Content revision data
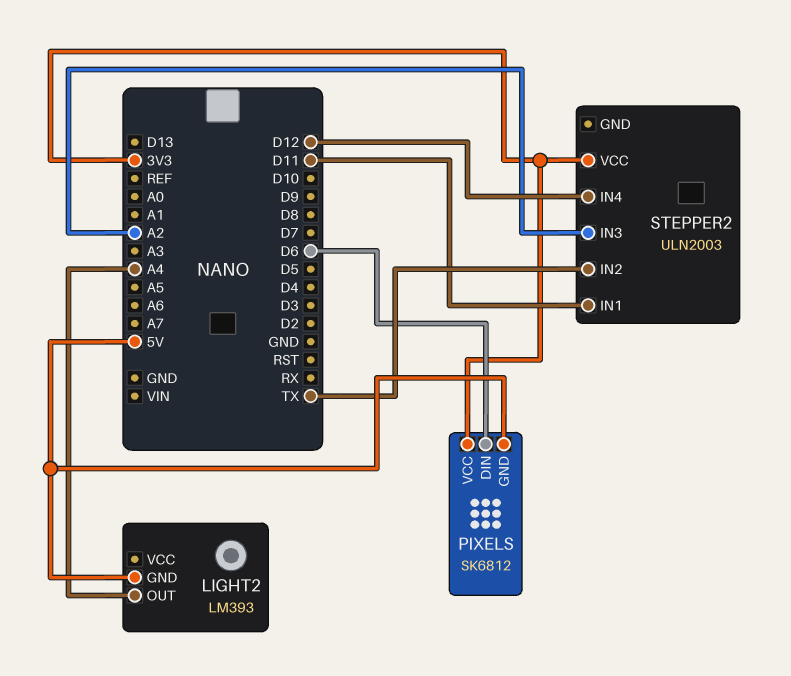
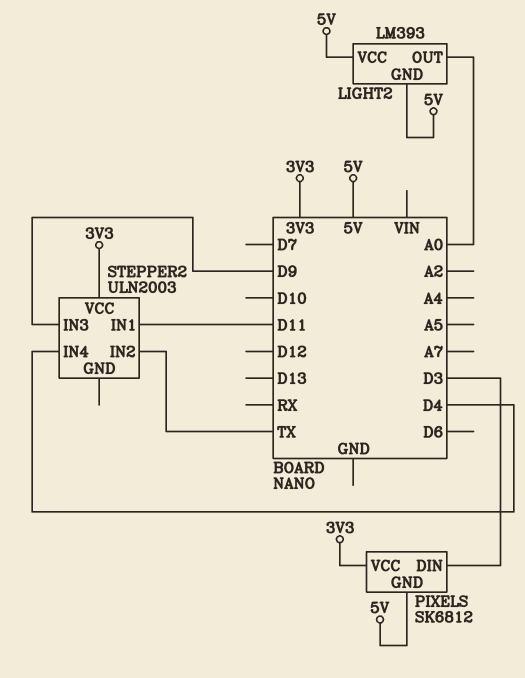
LIGHT2 pin OUT: A4 -> A0
LIGHT2 pin VCC: none -> 5V
PIXELS pin DIN: D6 -> D3
STEPPER2 pin IN3: A2 -> D9
STEPPER2 pin IN4: D12 -> D4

§ Assignment
Drop every image, please, and write out the data above exactly as shown.

§ Problem solution
LIGHT2 pin OUT: A4 -> A0
LIGHT2 pin VCC: none -> 5V
PIXELS pin DIN: D6 -> D3
STEPPER2 pin IN3: A2 -> D9
STEPPER2 pin IN4: D12 -> D4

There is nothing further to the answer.